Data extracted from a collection
┌──

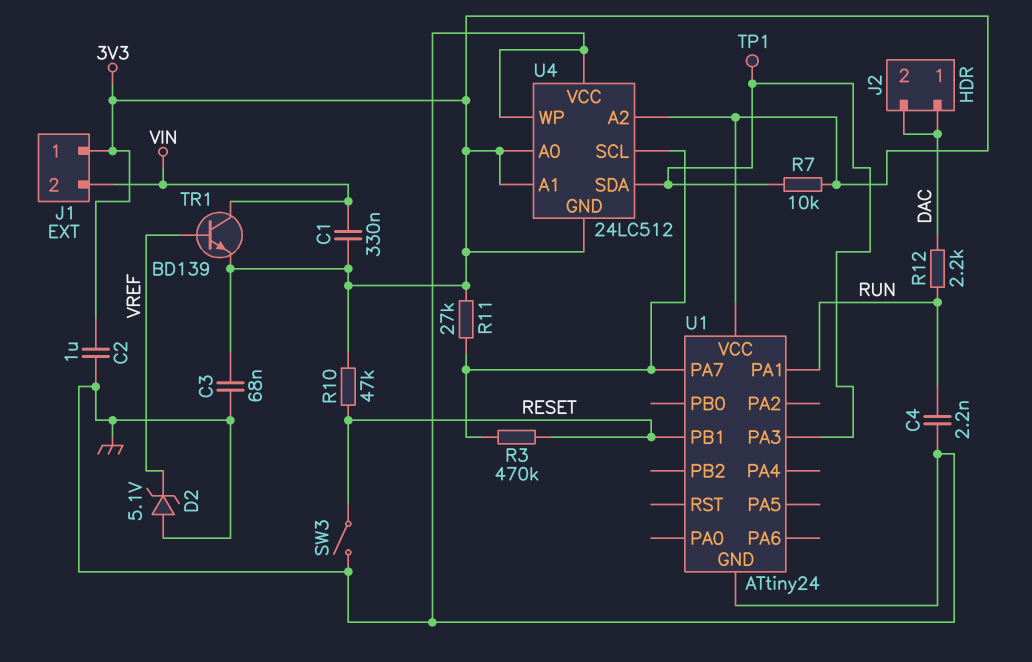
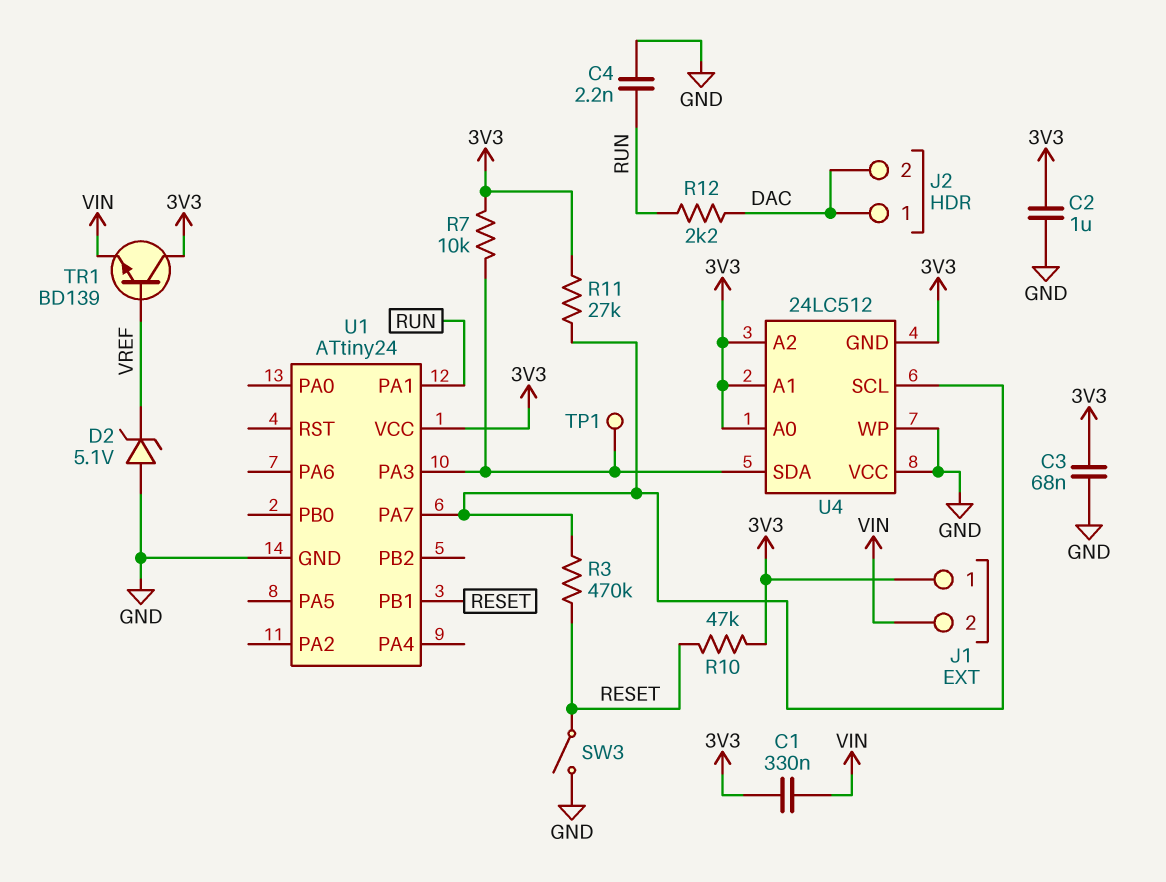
TR1: NPN BD139 (B VREF, C VIN, E 3V3) -> NPN BD139 (B VREF, C 3V3, E VIN)

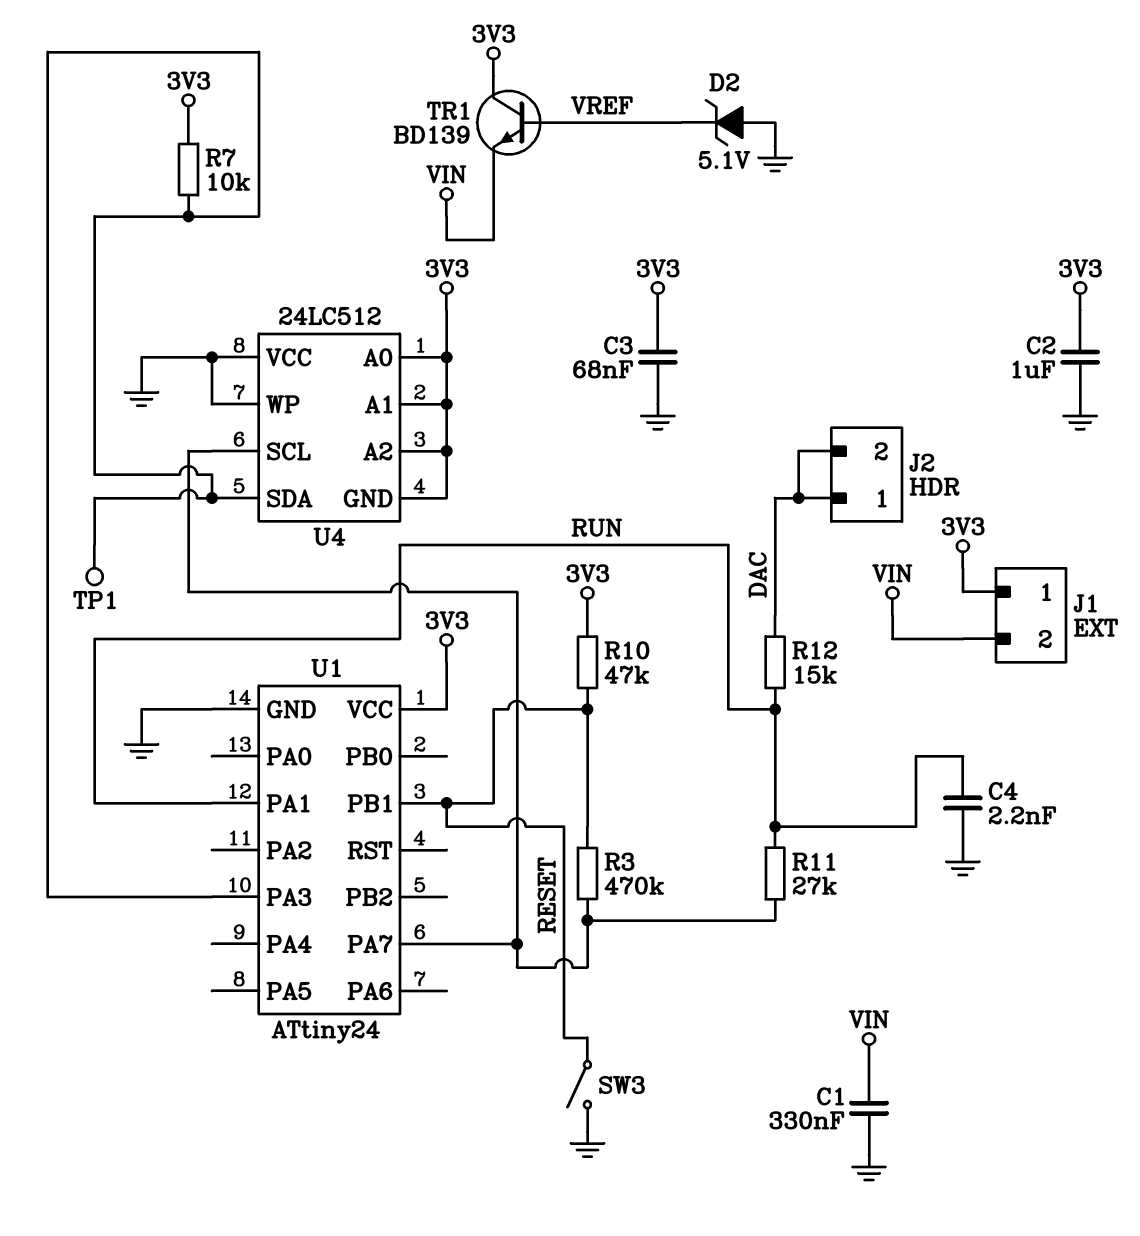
C1: 330nF (3V3, VIN) -> 330nF (GND, VIN)
R11: 27k (3V3, U1/PA7) -> 27k (RUN, U1/PA7)
R12: 2.2k (DAC, RUN) -> 15k (DAC, RUN)

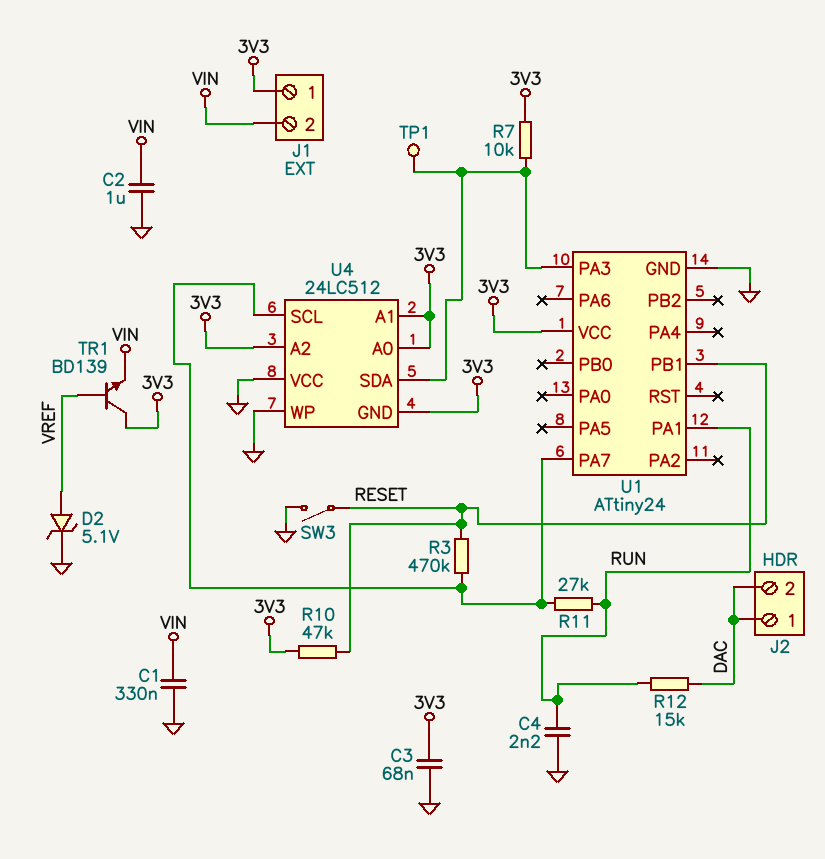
C2: 1uF (3V3, GND) -> 1uF (GND, VIN)
D2: zener 5.1V (A GND, K VREF) -> zener 5.1V (A VREF, K GND)

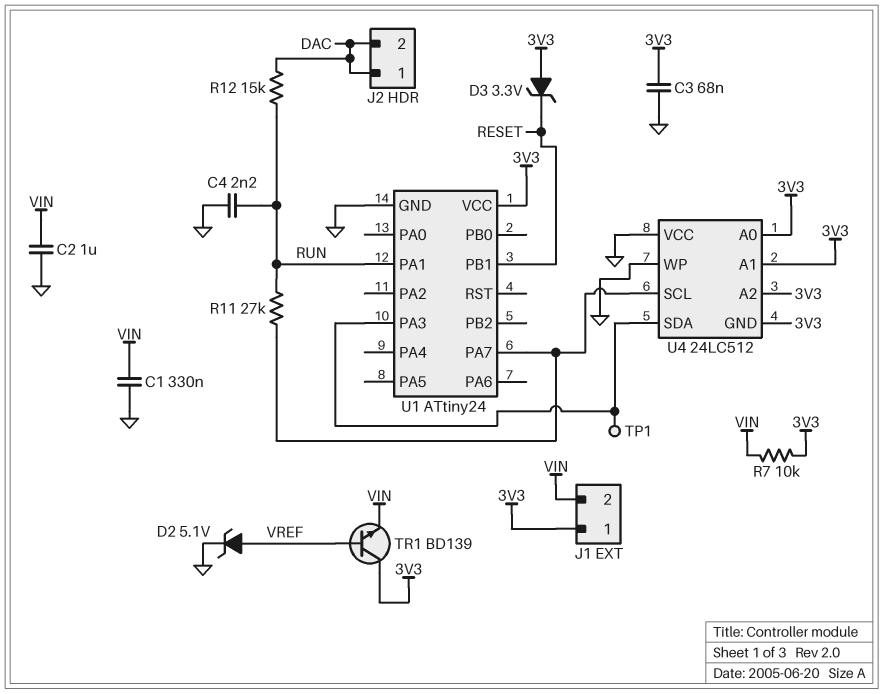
D3: none -> zener 3.3V (A 3V3, K RESET)
R3: 470k (RESET, U1/PA7) -> none
R7: 10k (3V3, U1/PA3) -> 10k (3V3, VIN)
R10: 47k (3V3, RESET) -> none
SW3: switch (GND, RESET) -> none

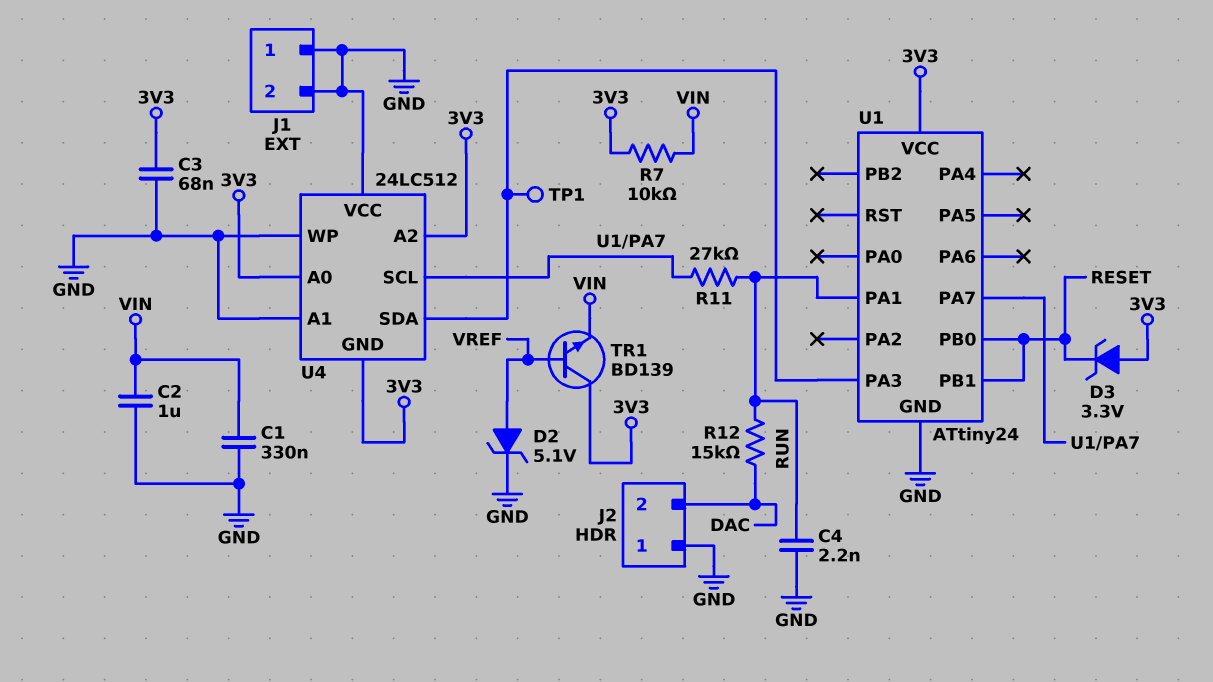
J1 pin 1: 3V3 -> GND
J1 pin 2: VIN -> GND
J2 pin 1: DAC -> GND
U1 pin PB0: none -> RESET
U4 pin A1: 3V3 -> GND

└──

**WHAT NEEDS TO BE DONE**
What you need to copy is the run of lines from the one holding "R10: 47k (3V3, RESET) -> none" through the end of the data, exactly and only, both ends included, pictures omitted.

**SOLUTION FOR THIS EXERCISE**
R10: 47k (3V3, RESET) -> none
SW3: switch (GND, RESET) -> none

J1 pin 1: 3V3 -> GND
J1 pin 2: VIN -> GND
J2 pin 1: DAC -> GND
U1 pin PB0: none -> RESET
U4 pin A1: 3V3 -> GND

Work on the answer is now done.